PROBLEM DETAILS
Beginning with the line that has "(370, 356) = (565, 398): pink", please write out the remaining lines of the material exactly, the last one included.

TASK MATERIAL
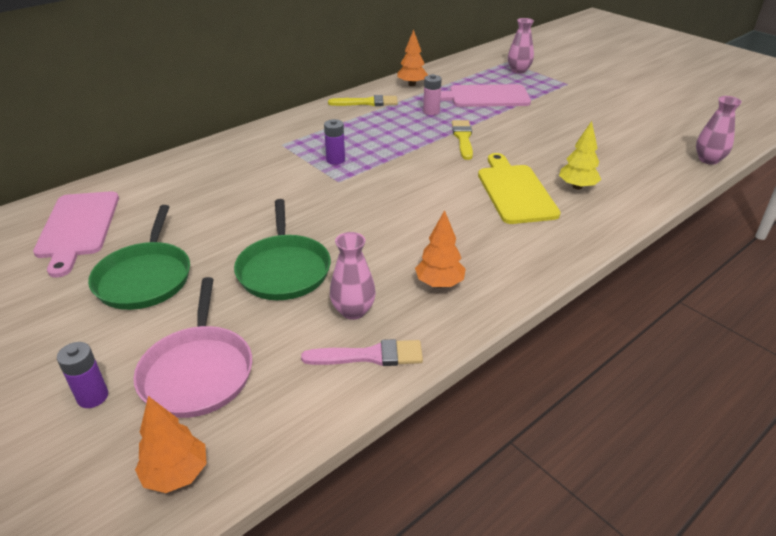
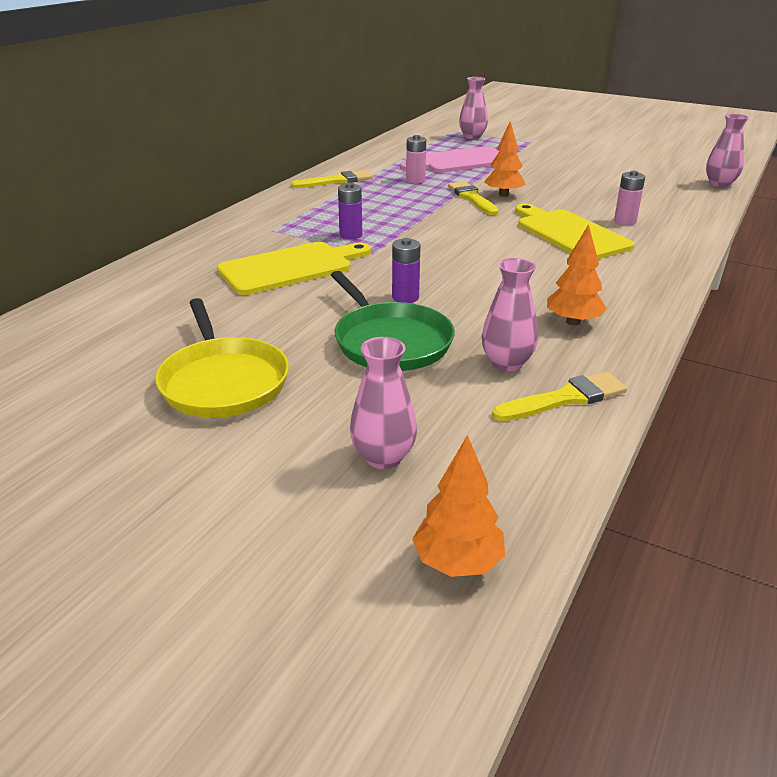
camera: 20 degrees left, 5 degrees down
(77, 228) = (78, 349): pink cutting board -> none
(93, 397) = (271, 514): purple battery -> purple battery (405, 297)
(145, 277) = (223, 381): green pan -> yellow pan
(198, 371) = (383, 457): pink pan -> pink vase
(267, 184) = (291, 268): none -> yellow cutting board
(370, 356) = (565, 398): pink brush -> yellow brush
(412, 84) = (371, 160): orange tree -> orange tree (503, 195)
(577, 187) = (625, 221): yellow tree -> pink battery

RESPONSE TO THIS TASK
(370, 356) = (565, 398): pink brush -> yellow brush
(412, 84) = (371, 160): orange tree -> orange tree (503, 195)
(577, 187) = (625, 221): yellow tree -> pink battery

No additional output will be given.